• **THE PROBLEM**
Report each line of the records where "camera" occurs.

*** EXERCISE INPUT Section Begins ***

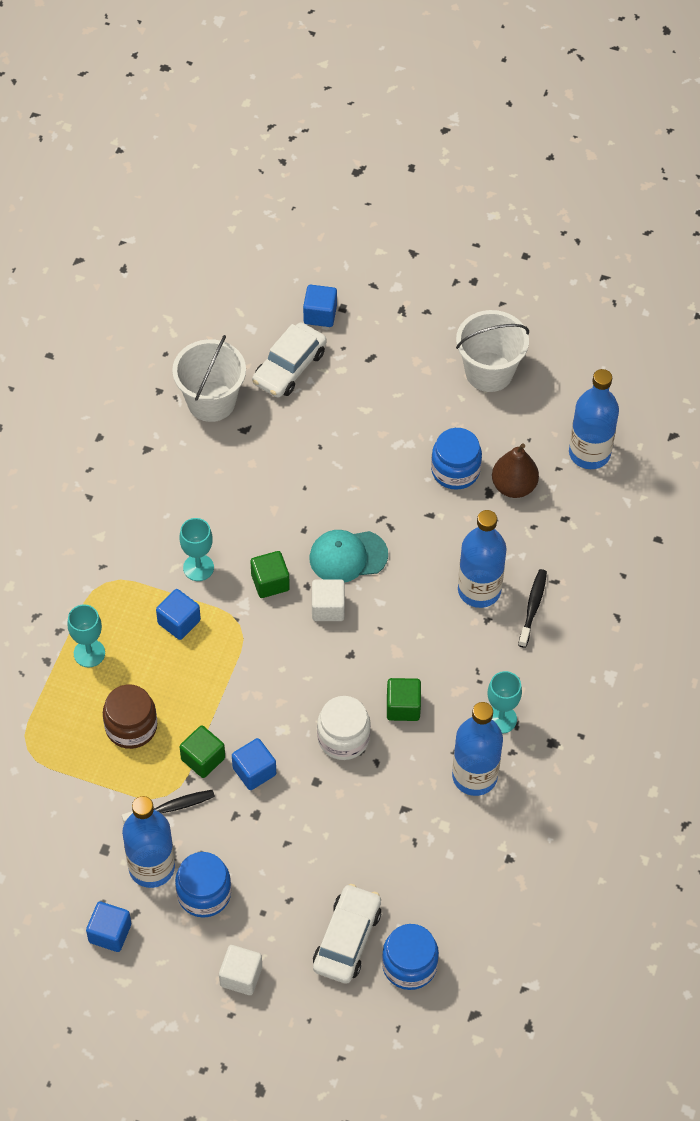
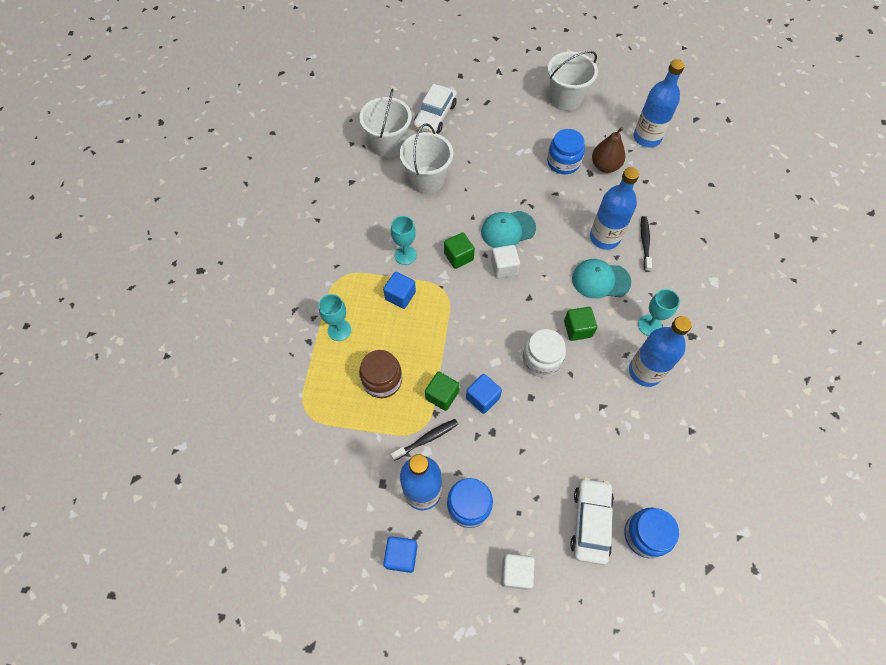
camera: 10 degrees left, 5 degrees up
blue cube [303,285,337,327] -> none
none -> white bucket [399,123,453,194]
none -> turquoise cap [572,259,631,299]

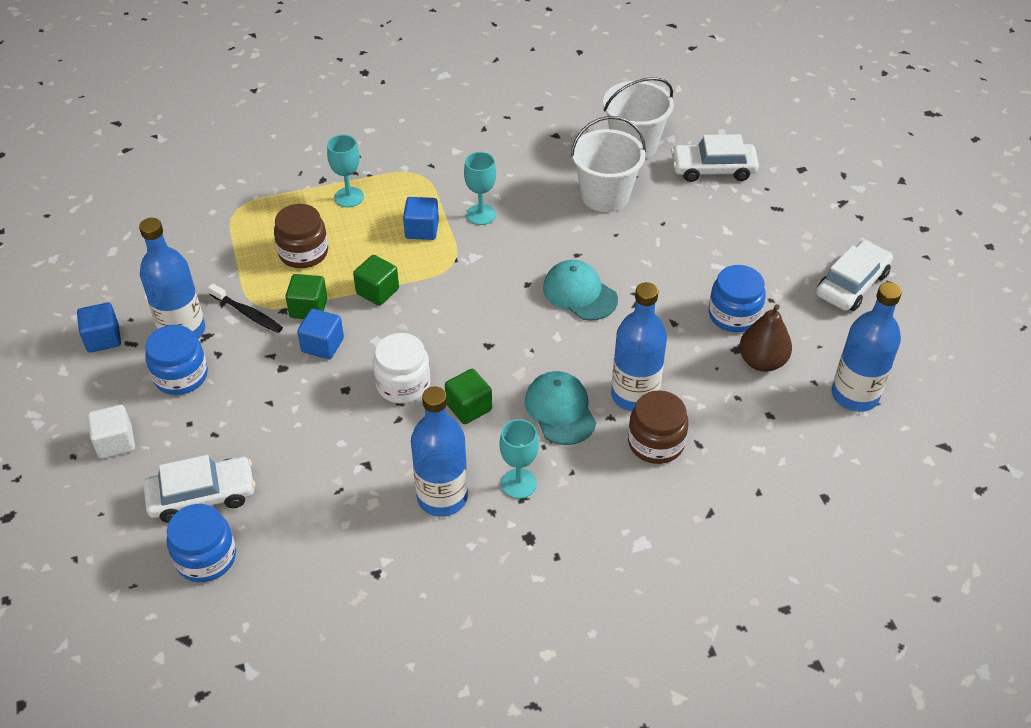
camera: 65 degrees right, 15 degrees down
green cube [444,232,475,269] -> green cube moved to [353,255,399,306]
white cube [491,245,520,278] -> none
white bucket [548,51,598,111] -> white car [816,240,893,311]
black toothbrush [641,216,652,272] -> brown jar [628,390,689,464]

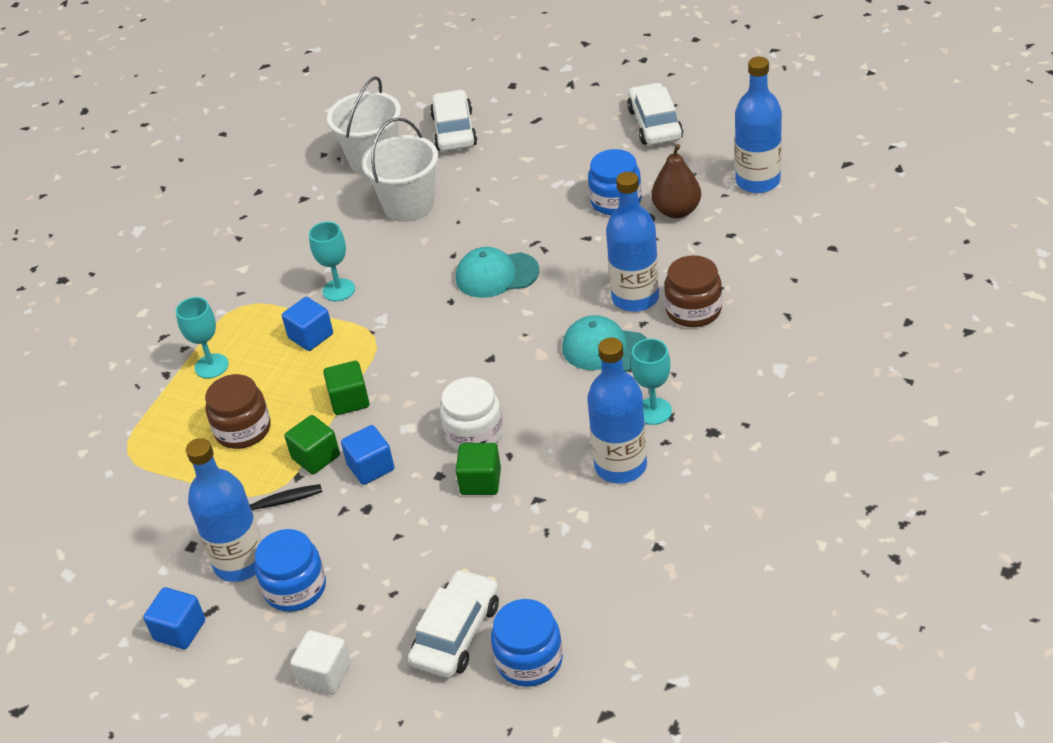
camera: 45 degrees left, 5 degrees down
green cube [445,369,492,424] -> green cube moved to [455,443,501,495]
white car [671,134,759,182] -> white car turned 135 degrees clockwise [430,90,477,151]

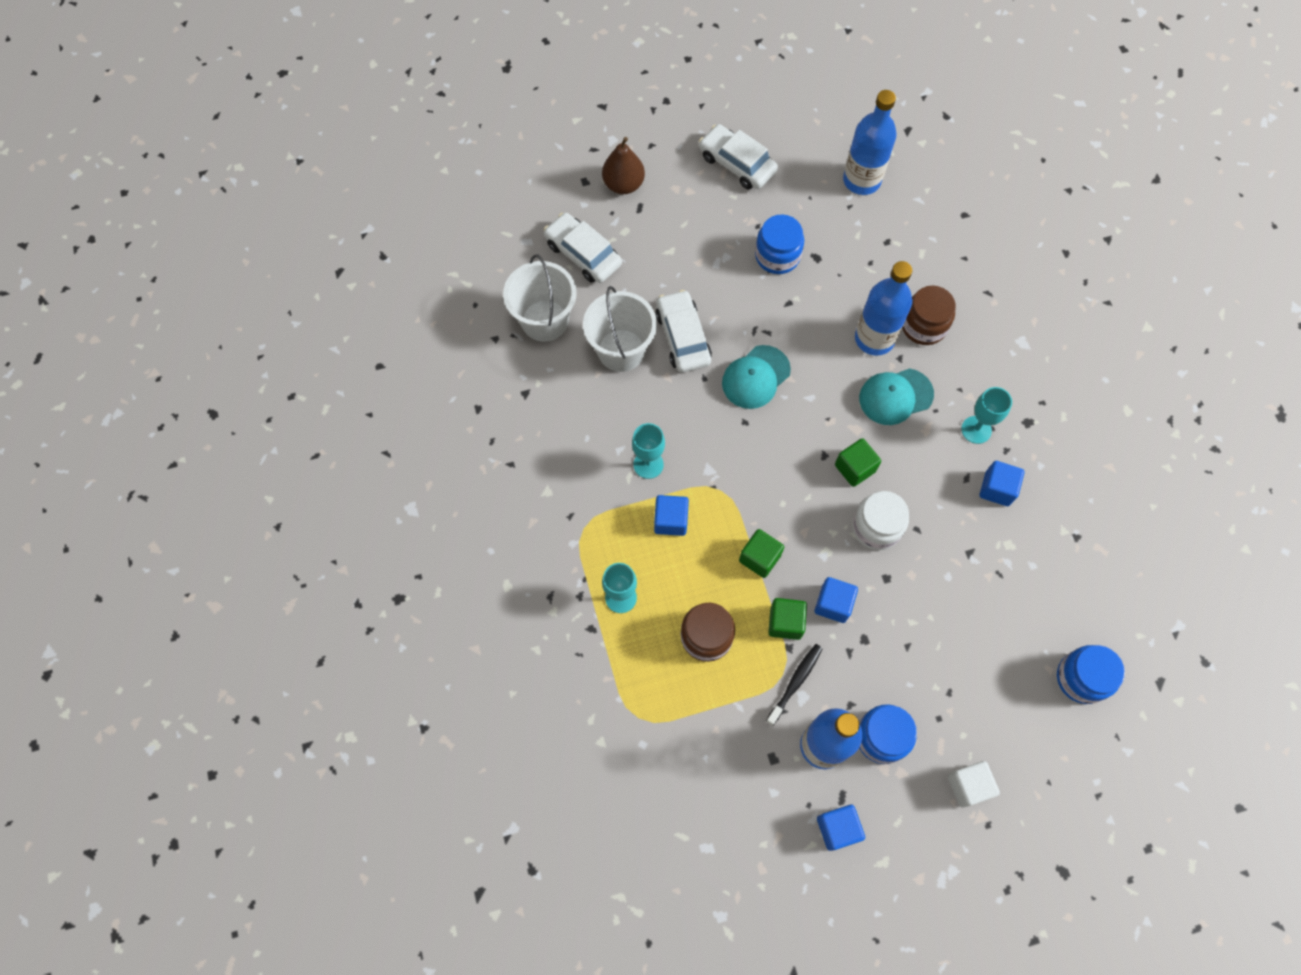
camera: 45 degrees left, 25 degrees up
white car [408,569,499,678] -> white car moved to [656,290,712,373]
green cube [455,443,501,495] -> green cube moved to [835,438,881,487]
blue bottle [587,338,647,483] -> blue cube [980,461,1025,506]
brown pear [651,144,701,218] -> brown pear moved to [602,137,645,194]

*** EXERCISE INPUT Section Ends ***

• **EXERCISE RESPONSE**
camera: 10 degrees left, 5 degrees up
camera: 65 degrees right, 15 degrees down
camera: 45 degrees left, 5 degrees down
camera: 45 degrees left, 25 degrees up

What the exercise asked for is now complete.